[Difference listings]
== Segment start ==

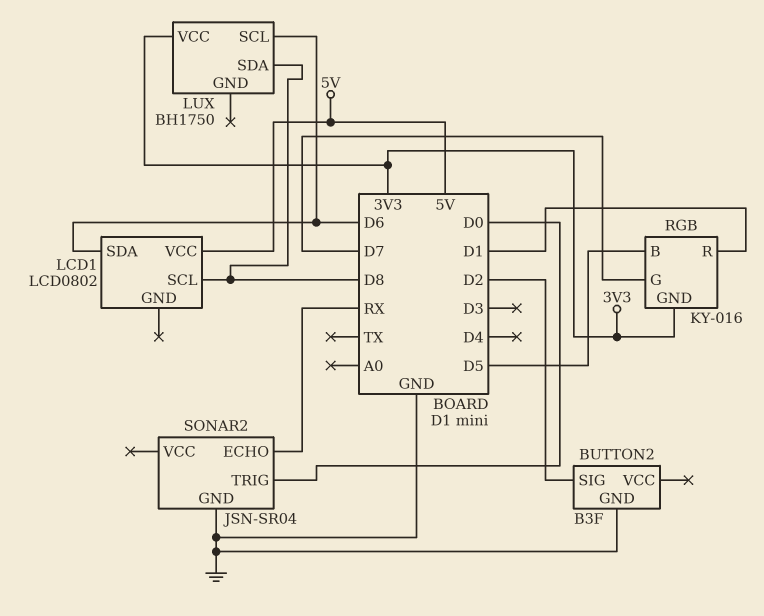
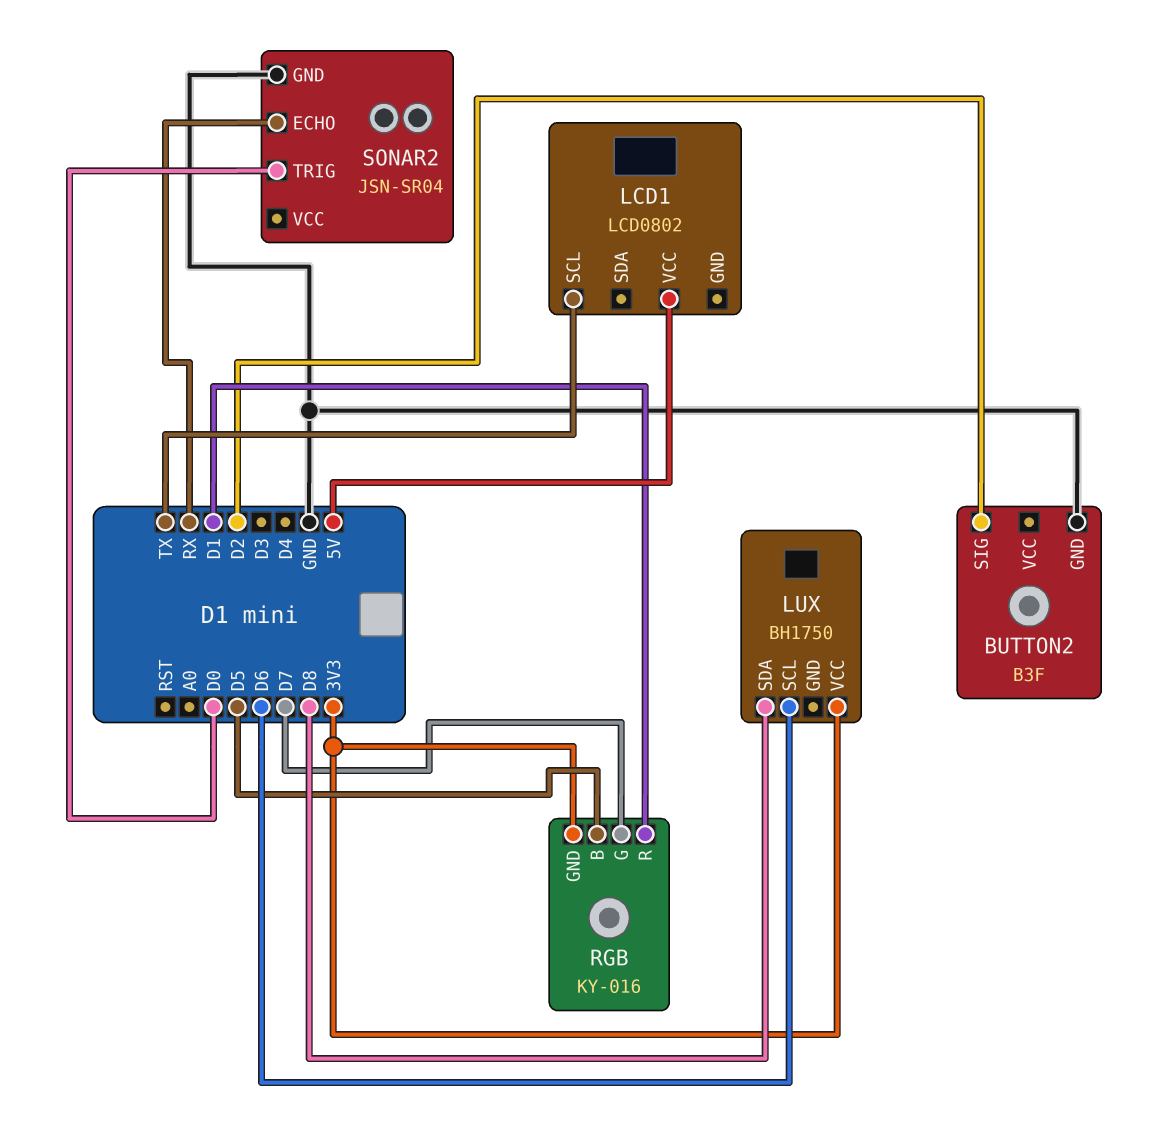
LCD1 pin SCL: D8 -> TX
LCD1 pin SDA: D6 -> none

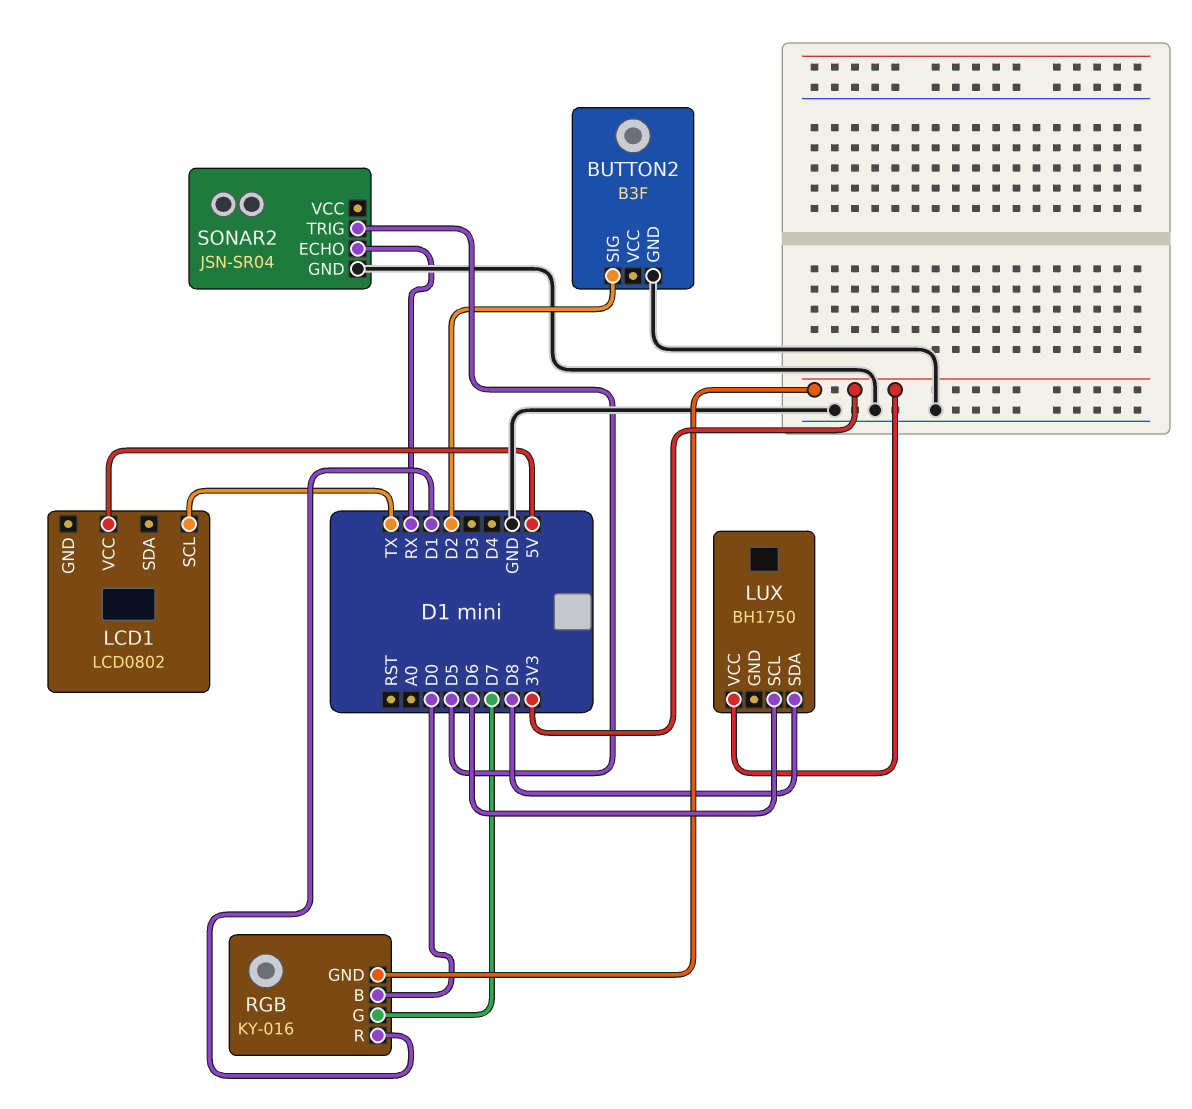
RGB pin B: D5 -> D0
SONAR2 pin TRIG: D0 -> D5

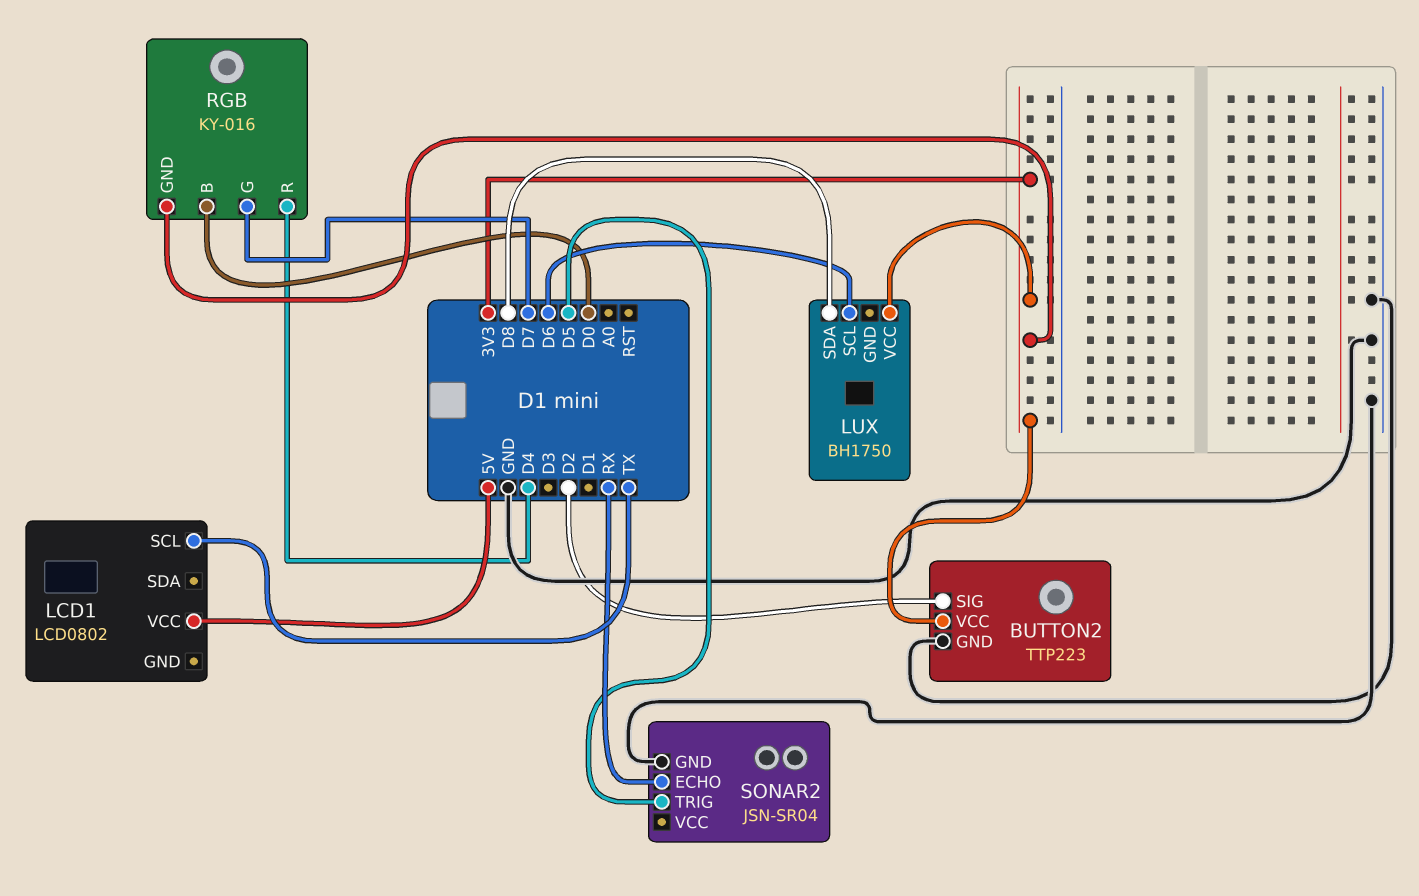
BUTTON2: B3F -> TTP223
BUTTON2 pin VCC: none -> 3V3
RGB pin R: D1 -> D4

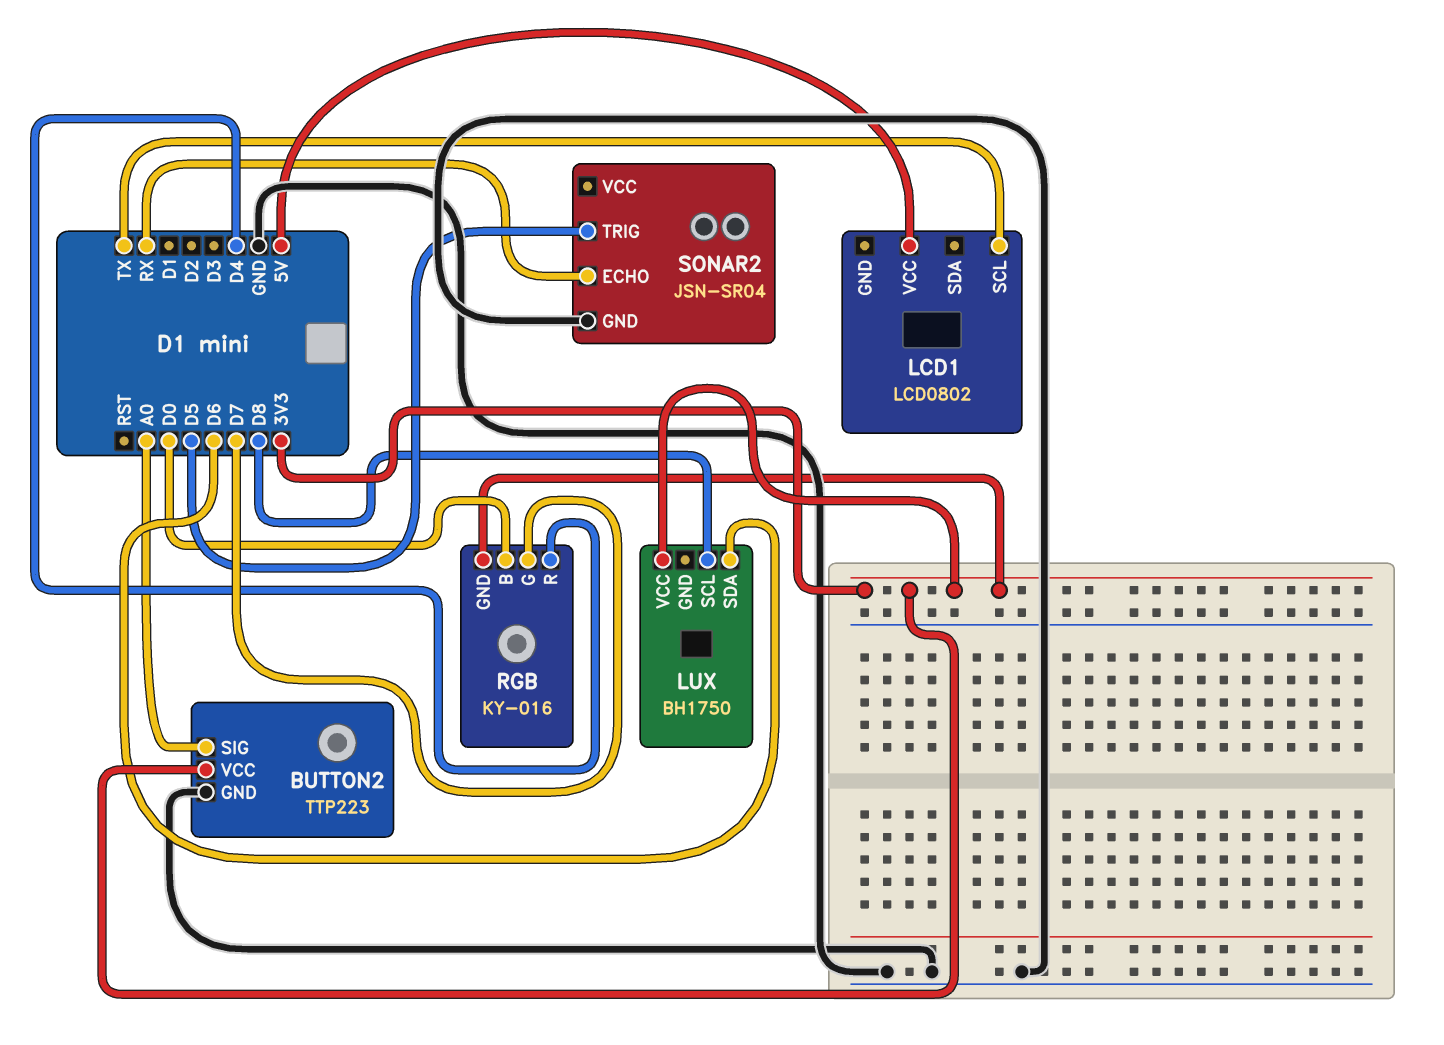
BUTTON2 pin SIG: D2 -> A0
LUX pin SCL: D6 -> D8
LUX pin SDA: D8 -> D6

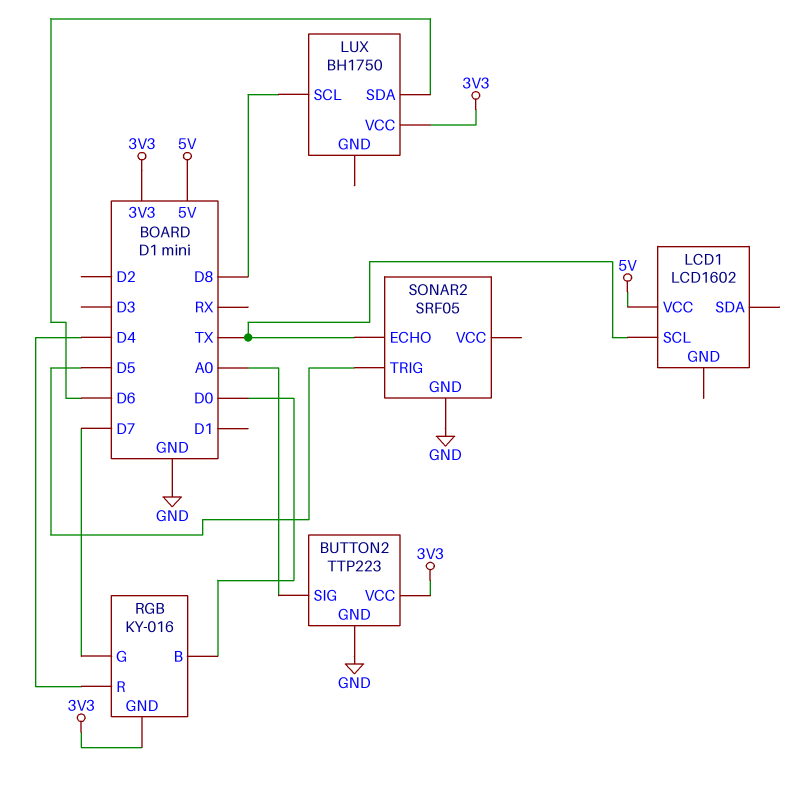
LCD1: LCD0802 -> LCD1602
SONAR2: JSN-SR04 -> SRF05
SONAR2 pin ECHO: RX -> TX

== Segment end ==

**EXERCISE DIRECTIONS**
Only the lines from the one holding "LCD1 pin SDA: D6 -> none" to the last line of the entries above should be printed, exactly as they appear and with no pictures.

**WRITTEN RESPONSE**
LCD1 pin SDA: D6 -> none

RGB pin B: D5 -> D0
SONAR2 pin TRIG: D0 -> D5

BUTTON2: B3F -> TTP223
BUTTON2 pin VCC: none -> 3V3
RGB pin R: D1 -> D4

BUTTON2 pin SIG: D2 -> A0
LUX pin SCL: D6 -> D8
LUX pin SDA: D8 -> D6

LCD1: LCD0802 -> LCD1602
SONAR2: JSN-SR04 -> SRF05
SONAR2 pin ECHO: RX -> TX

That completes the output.